[[ Supplied records open ]]
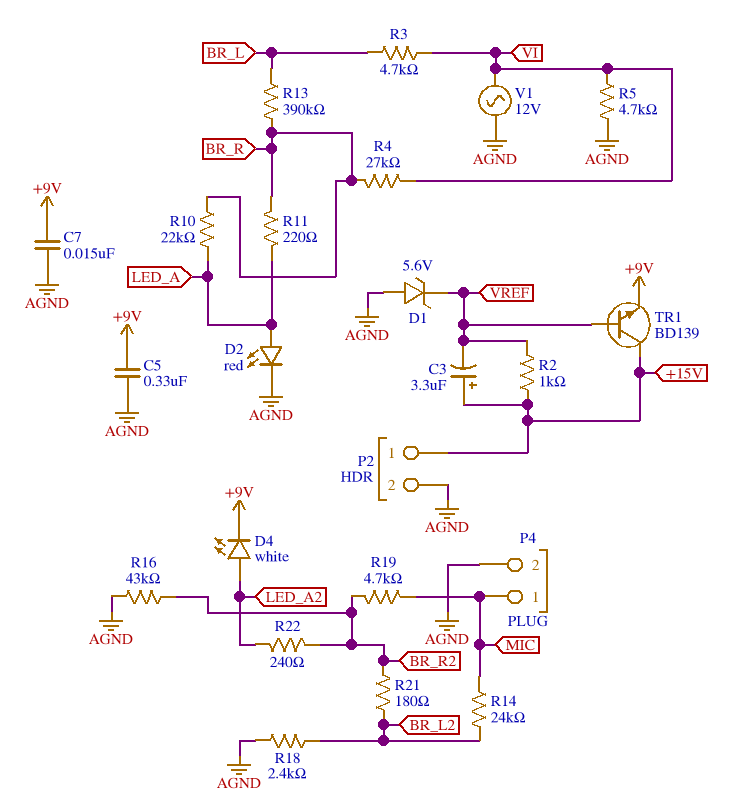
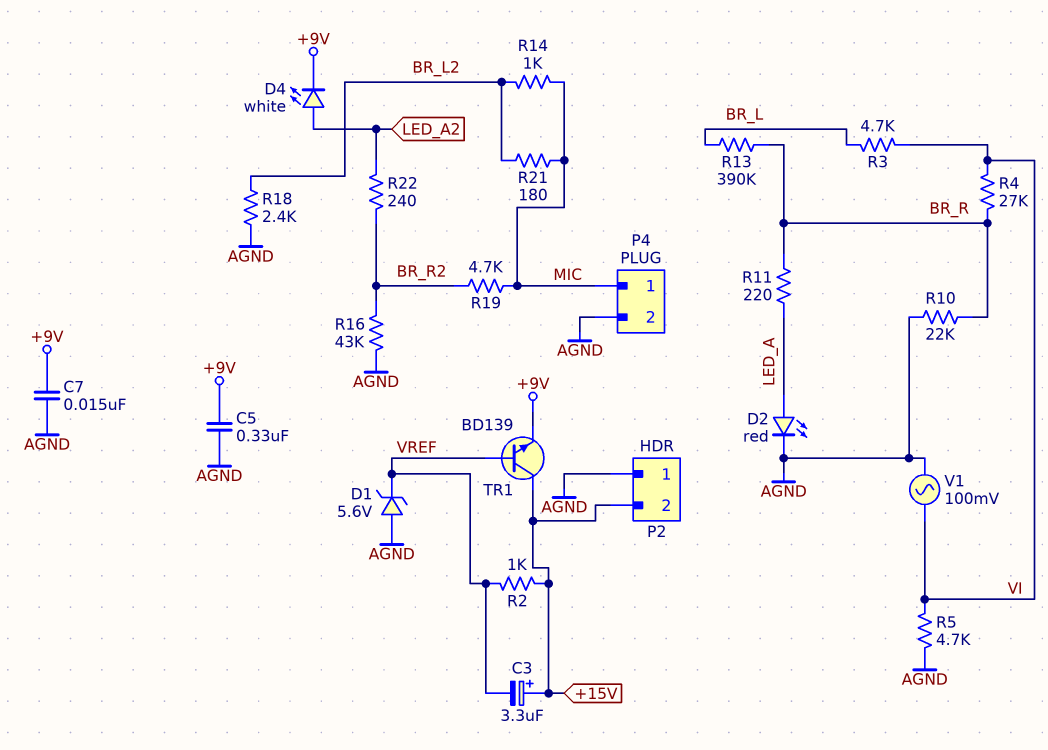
P2 pin 1: +15V -> AGND
P2 pin 2: AGND -> +15V
R10: 22k (BR_R, LED_A) -> 22k (AGND, BR_R)
R14: 24k (BR_L2, MIC) -> 1k (BR_L2, MIC)
R21: 180 (BR_L2, BR_R2) -> 180 (BR_L2, MIC)
V1: AC 12V (AGND, VI) -> AC 100mV (AGND, VI)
[[ Supplied records closed ]]
(What needs to be done):
All lines from the one with "R10: 22k (BR_R, LED_A) -> 22k (AGND, BR_R)" through the end of the records need to be copied exactly, and no other lines.

(Written solution):
R10: 22k (BR_R, LED_A) -> 22k (AGND, BR_R)
R14: 24k (BR_L2, MIC) -> 1k (BR_L2, MIC)
R21: 180 (BR_L2, BR_R2) -> 180 (BR_L2, MIC)
V1: AC 12V (AGND, VI) -> AC 100mV (AGND, VI)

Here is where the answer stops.